<<<<

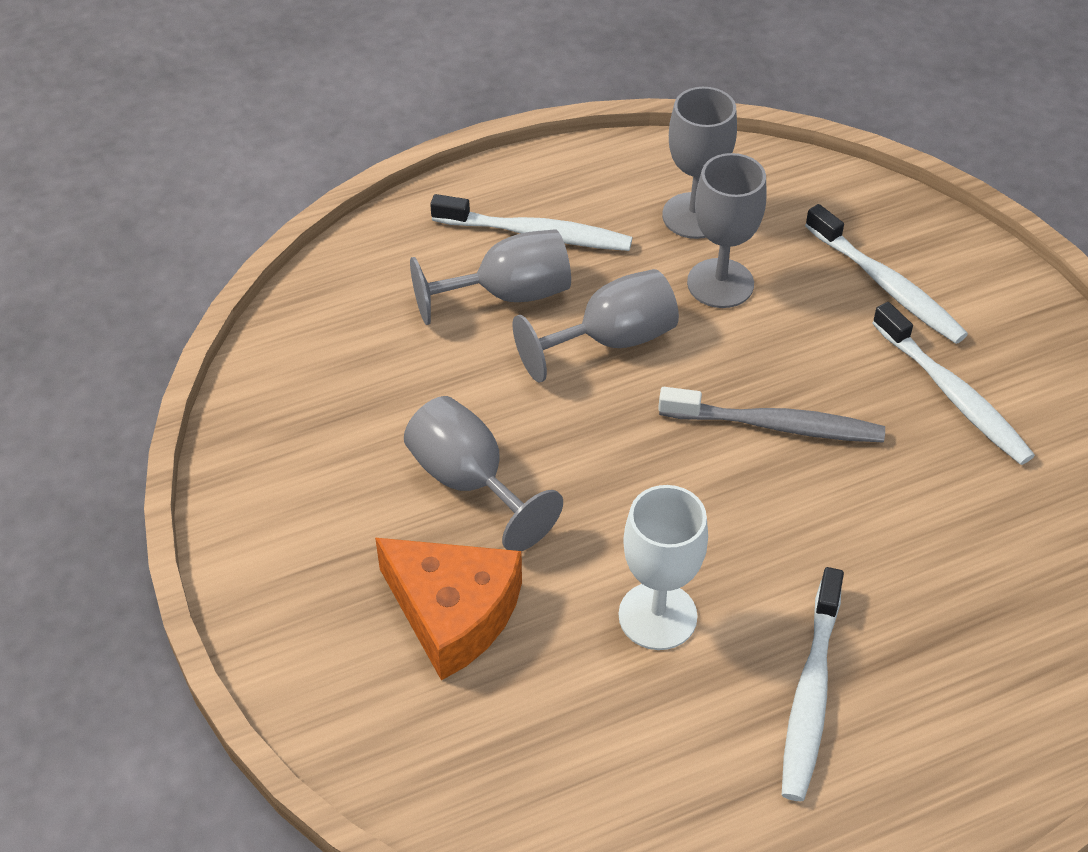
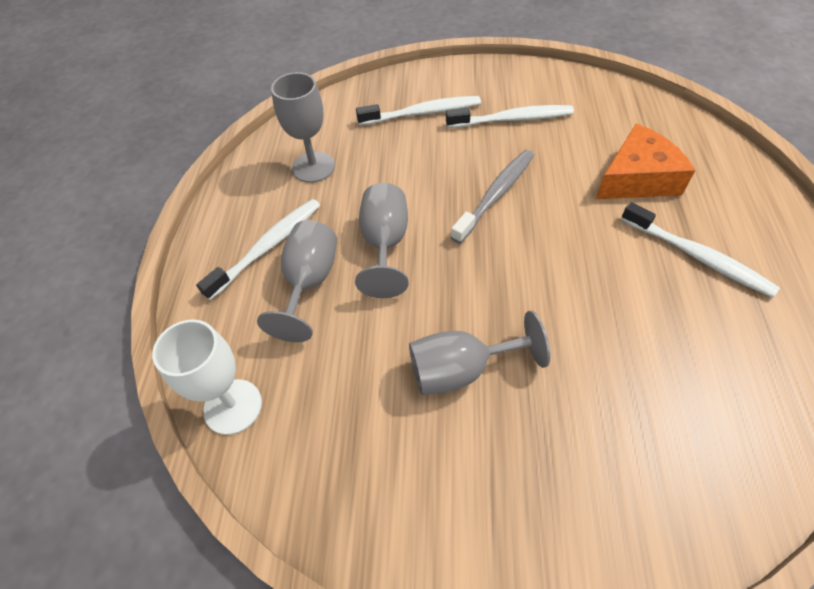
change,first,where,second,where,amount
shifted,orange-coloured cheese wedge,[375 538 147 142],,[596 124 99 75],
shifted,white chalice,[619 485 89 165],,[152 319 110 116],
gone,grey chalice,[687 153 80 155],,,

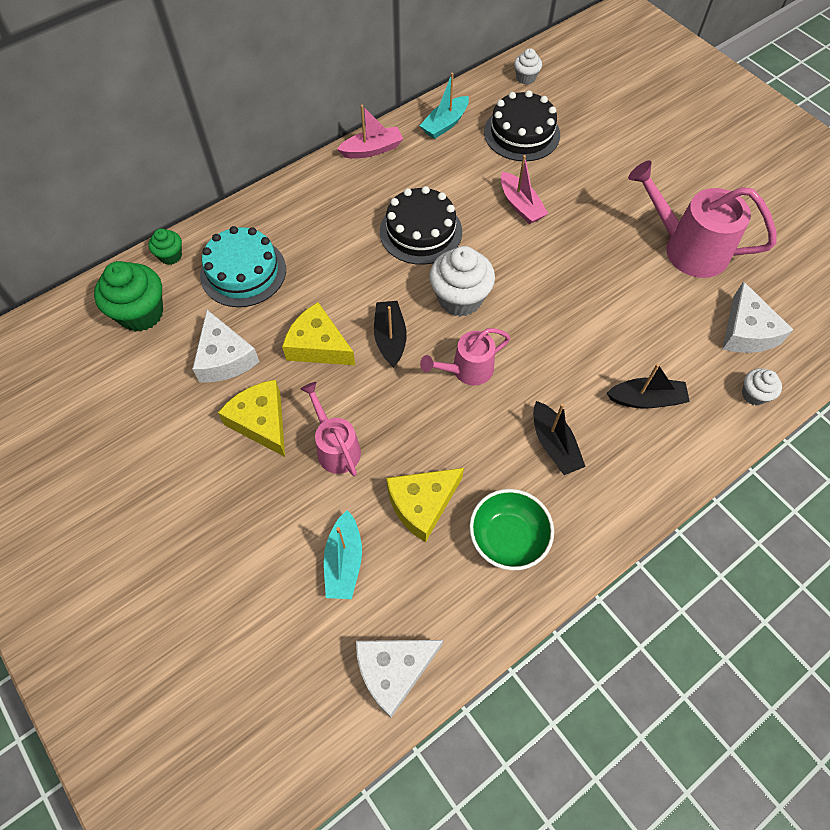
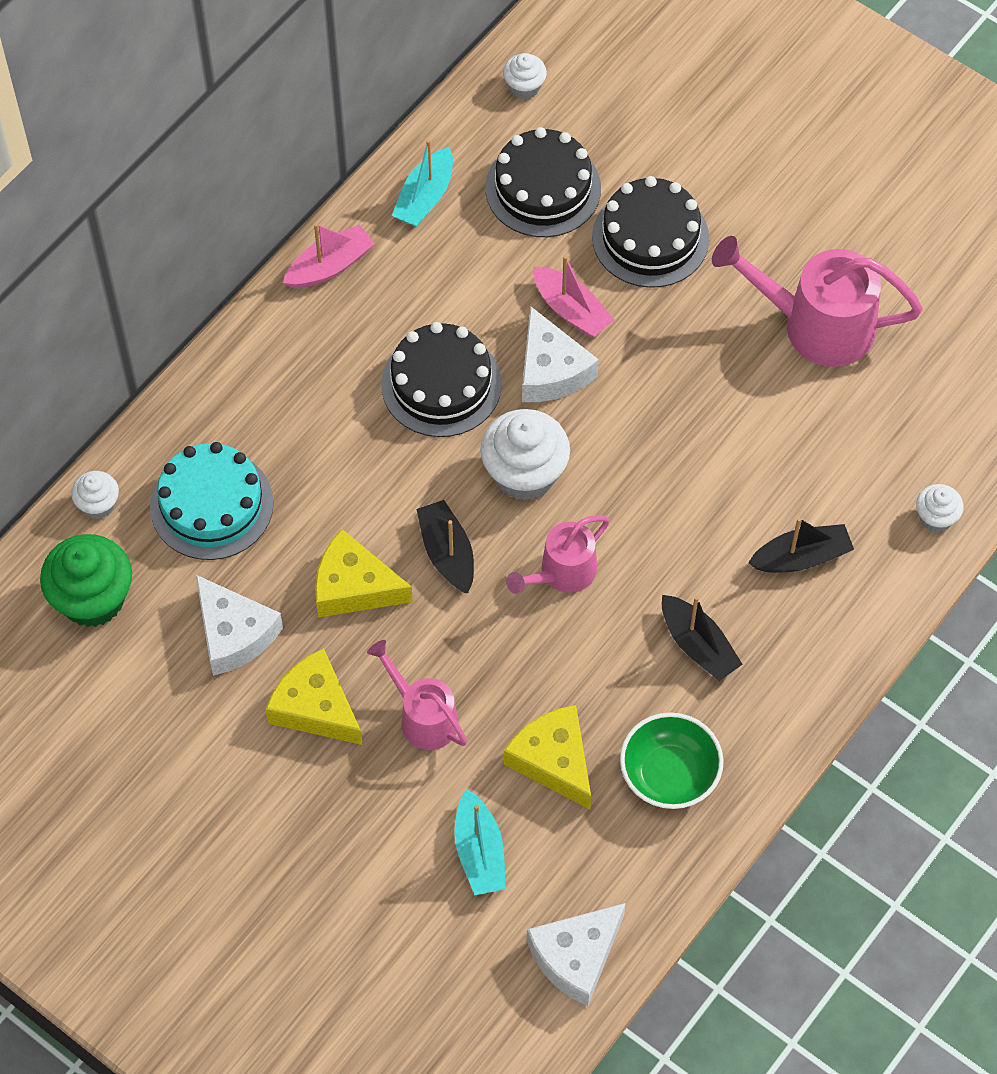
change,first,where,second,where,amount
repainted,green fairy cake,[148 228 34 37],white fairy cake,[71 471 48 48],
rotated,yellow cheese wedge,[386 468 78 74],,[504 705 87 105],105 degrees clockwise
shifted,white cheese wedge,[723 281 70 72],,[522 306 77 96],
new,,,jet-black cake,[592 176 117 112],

>>>>
<<<<

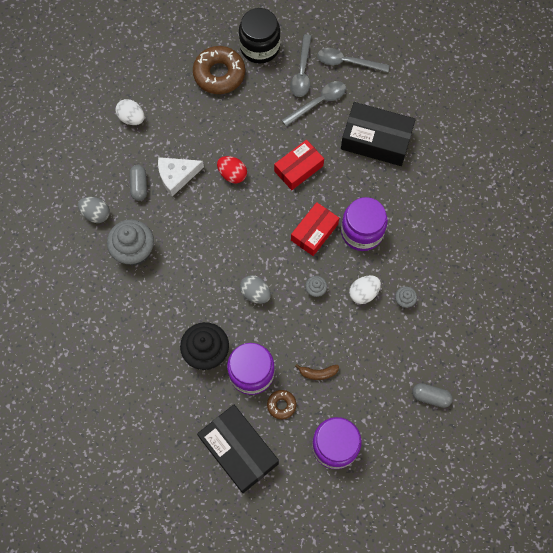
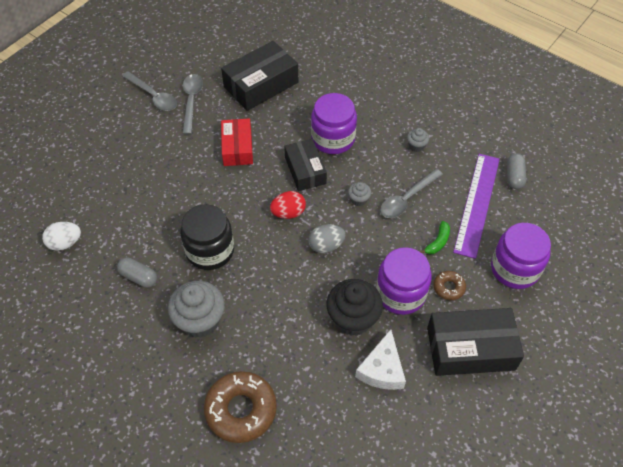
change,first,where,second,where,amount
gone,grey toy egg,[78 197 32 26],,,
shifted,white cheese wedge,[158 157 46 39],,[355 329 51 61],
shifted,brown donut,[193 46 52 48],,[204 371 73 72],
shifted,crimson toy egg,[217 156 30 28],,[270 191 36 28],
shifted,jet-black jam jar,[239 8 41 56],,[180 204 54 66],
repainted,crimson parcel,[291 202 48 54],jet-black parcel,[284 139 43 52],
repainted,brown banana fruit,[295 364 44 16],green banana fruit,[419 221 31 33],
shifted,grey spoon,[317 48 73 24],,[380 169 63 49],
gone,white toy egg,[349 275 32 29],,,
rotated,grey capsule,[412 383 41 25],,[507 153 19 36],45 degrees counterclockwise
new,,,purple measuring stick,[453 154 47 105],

>>>>
<<<<

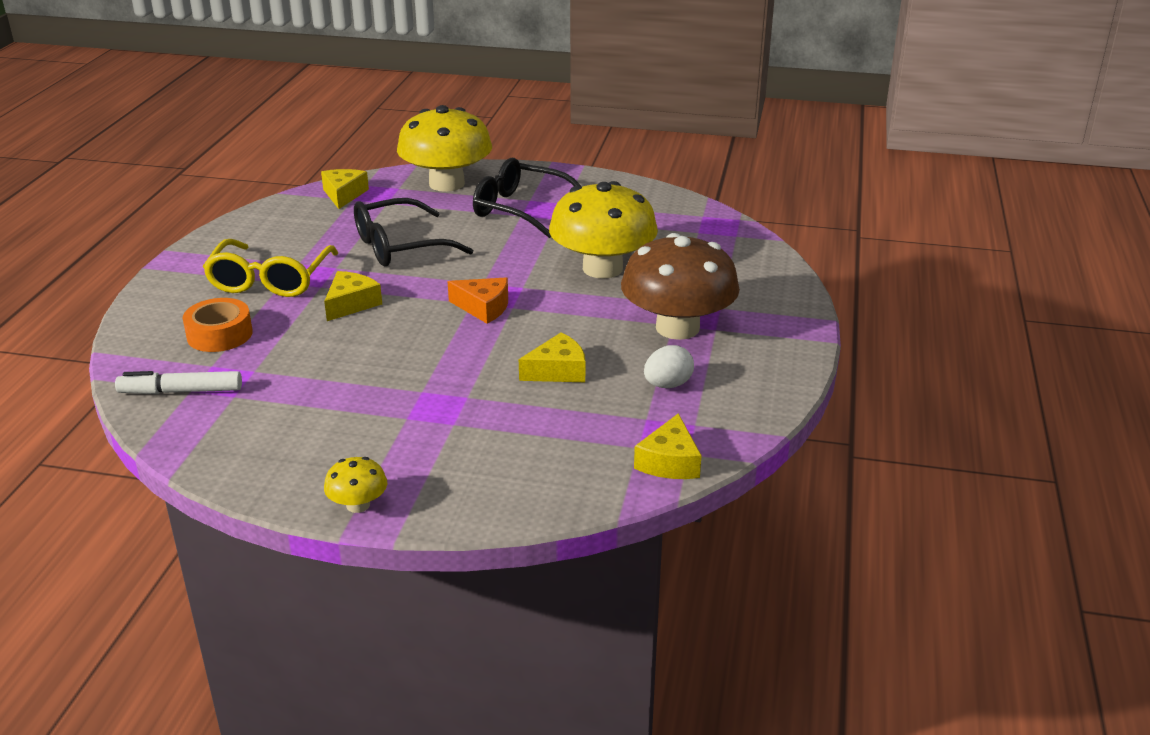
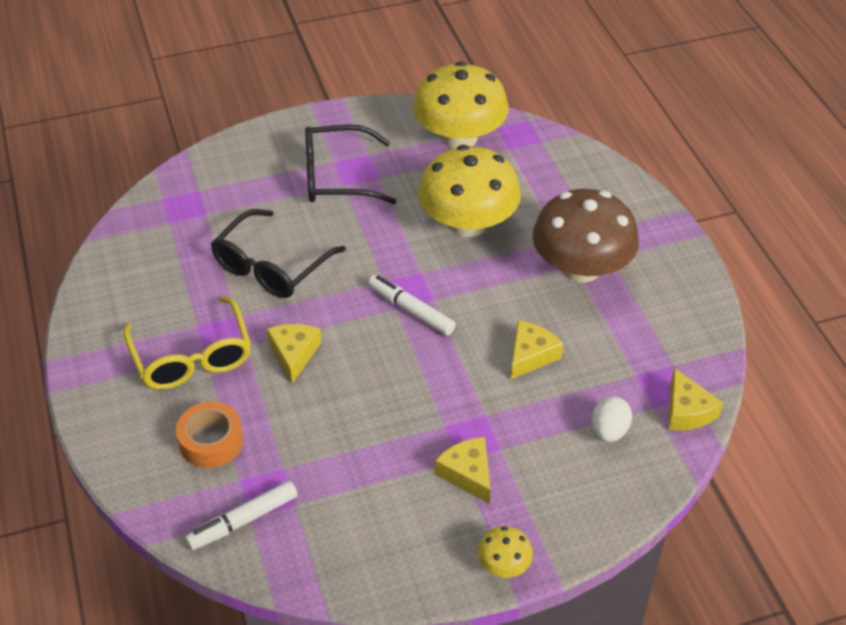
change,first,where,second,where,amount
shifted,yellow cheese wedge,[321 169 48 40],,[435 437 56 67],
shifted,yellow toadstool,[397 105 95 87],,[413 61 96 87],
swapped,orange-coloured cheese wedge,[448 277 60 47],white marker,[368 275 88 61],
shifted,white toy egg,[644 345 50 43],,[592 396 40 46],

>>>>

-- Exercise directions --
Output the lines above exactly, but only those between the line holding "shifted,orange-coloured cheese wedge,[375" and the line holding "shifted,white chalice,[619 485", inclusive.

-- Result of this exercise --
shifted,orange-coloured cheese wedge,[375 538 147 142],,[596 124 99 75],
shifted,white chalice,[619 485 89 165],,[152 319 110 116],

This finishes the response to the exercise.